● Data supplied
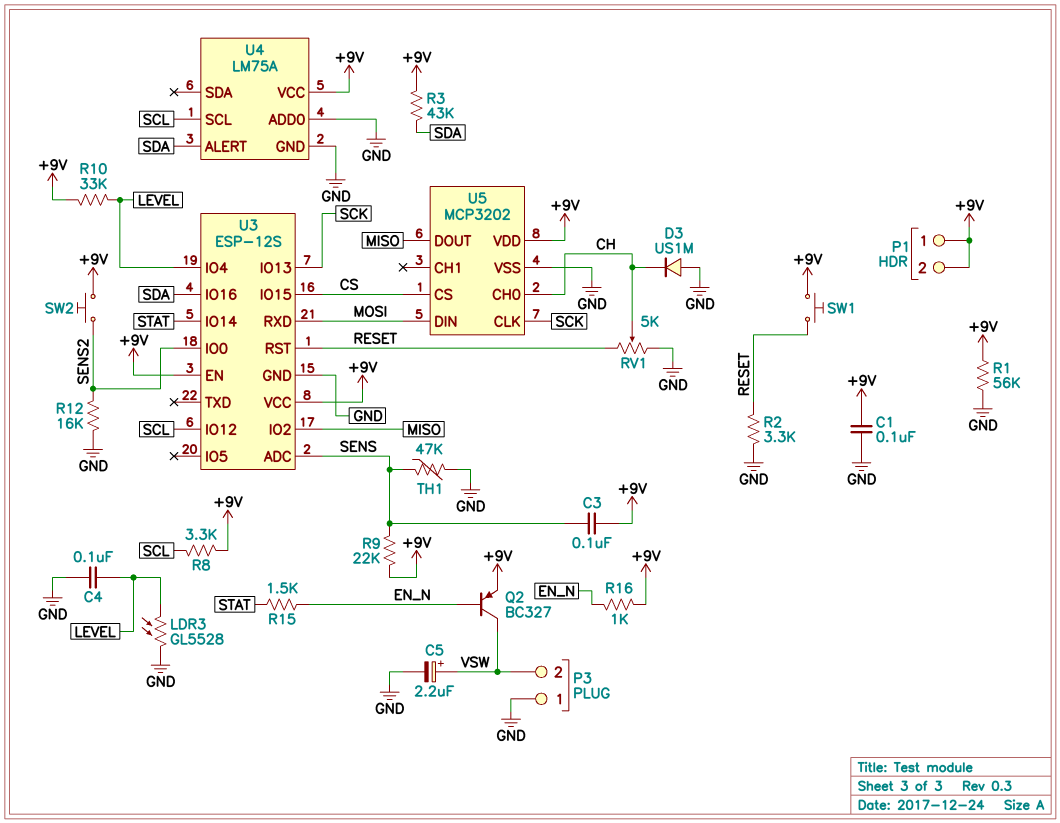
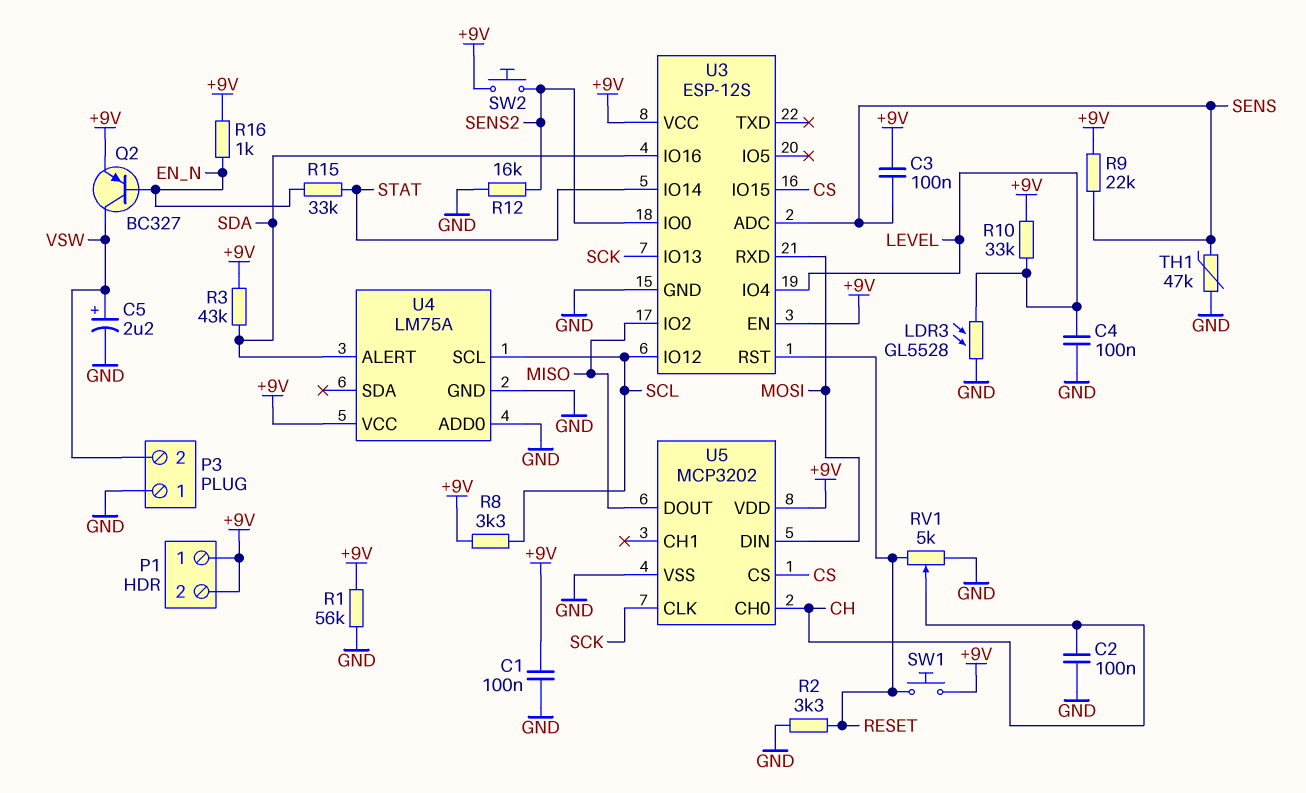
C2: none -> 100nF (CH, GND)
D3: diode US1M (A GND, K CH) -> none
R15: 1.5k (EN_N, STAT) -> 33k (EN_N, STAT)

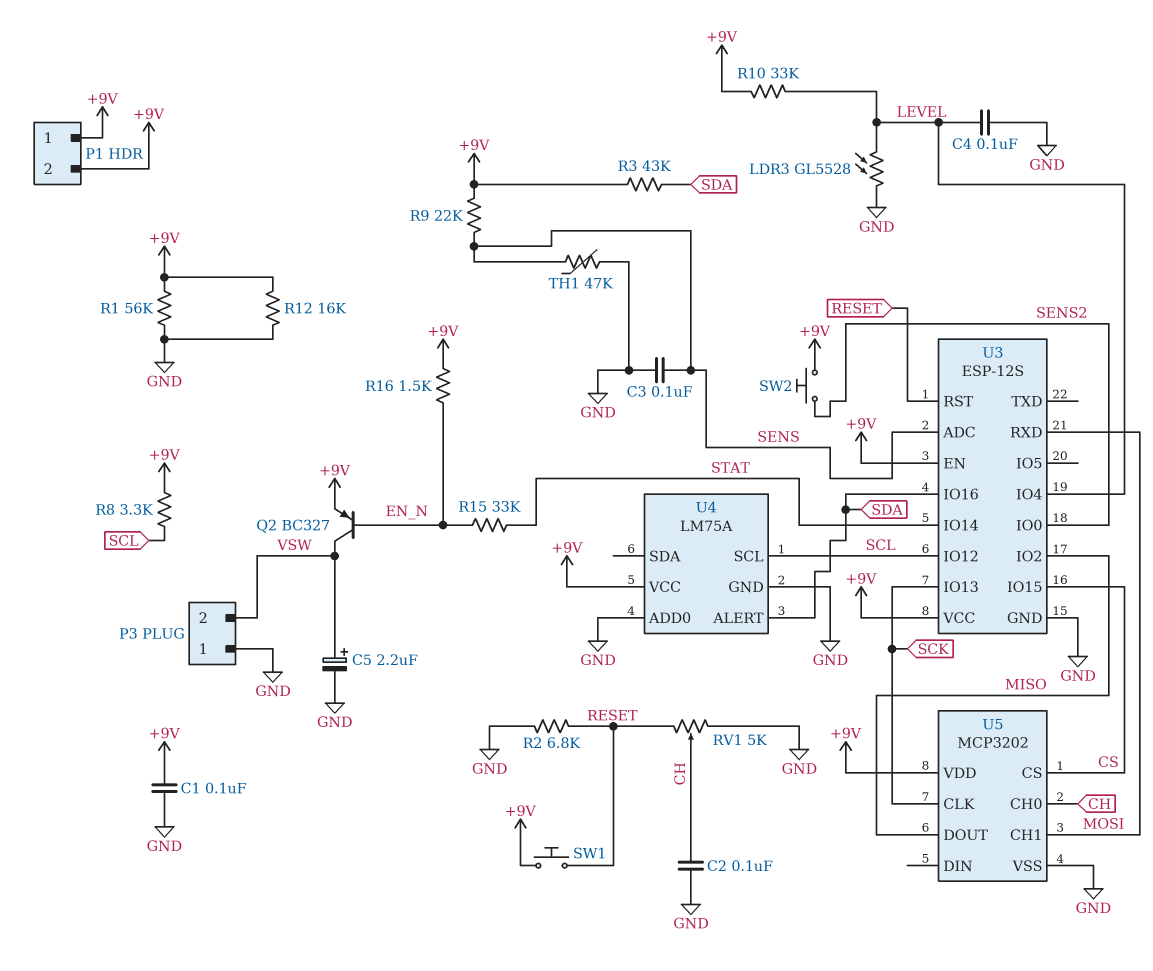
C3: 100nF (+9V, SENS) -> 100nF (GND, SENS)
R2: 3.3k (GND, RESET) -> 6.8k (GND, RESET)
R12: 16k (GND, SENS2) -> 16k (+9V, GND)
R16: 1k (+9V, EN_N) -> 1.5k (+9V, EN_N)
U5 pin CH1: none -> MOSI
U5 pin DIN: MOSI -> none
...
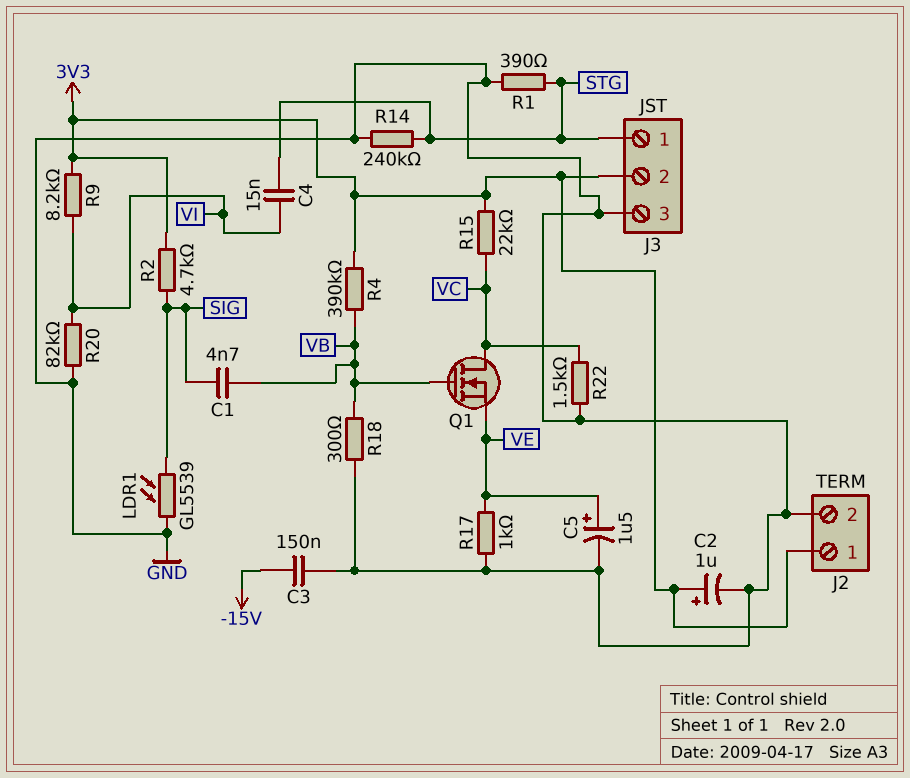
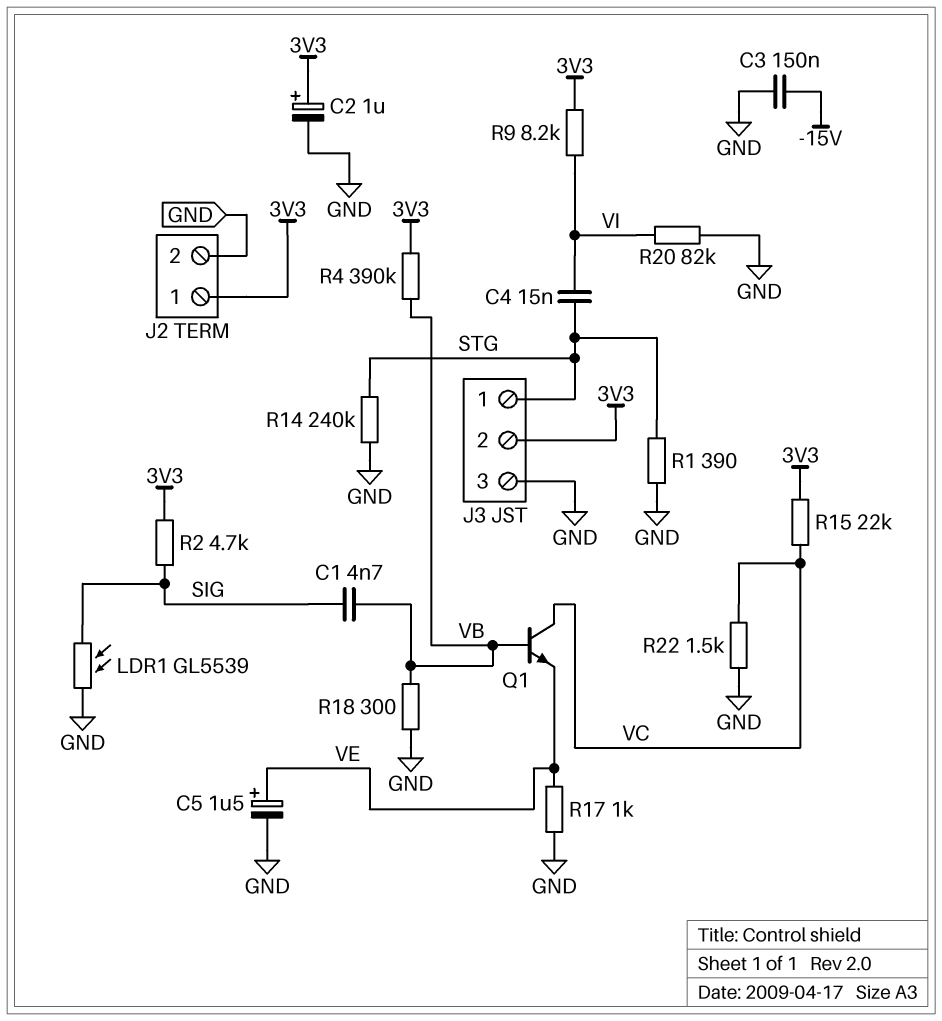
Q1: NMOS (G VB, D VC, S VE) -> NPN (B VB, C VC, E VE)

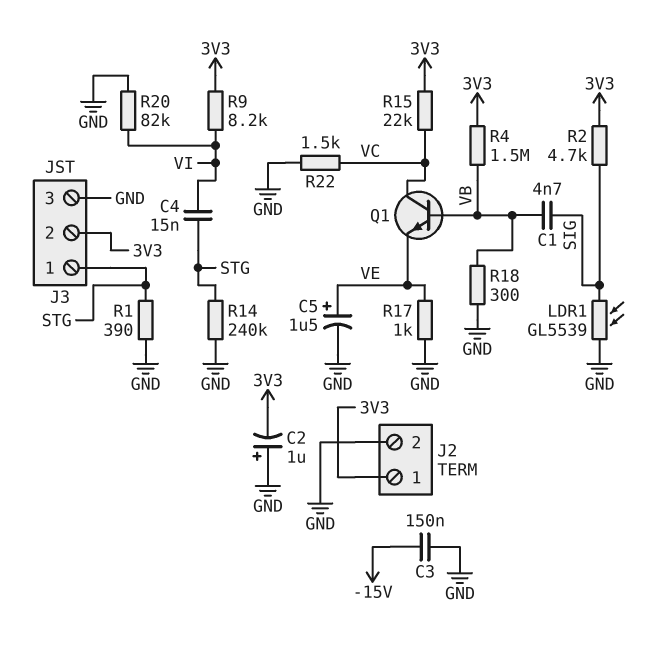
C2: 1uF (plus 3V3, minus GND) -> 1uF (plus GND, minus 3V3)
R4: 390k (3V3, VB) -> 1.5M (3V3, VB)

● Task to complete
Write out, from the lines above, only those from the line with "R2: 3.3k (GND, RESET) -> 6.8k (GND, RESET)" to the line with "U5 pin DIN: MOSI -> none", exactly as given, including the first and the last.

● Answer
R2: 3.3k (GND, RESET) -> 6.8k (GND, RESET)
R12: 16k (GND, SENS2) -> 16k (+9V, GND)
R16: 1k (+9V, EN_N) -> 1.5k (+9V, EN_N)
U5 pin CH1: none -> MOSI
U5 pin DIN: MOSI -> none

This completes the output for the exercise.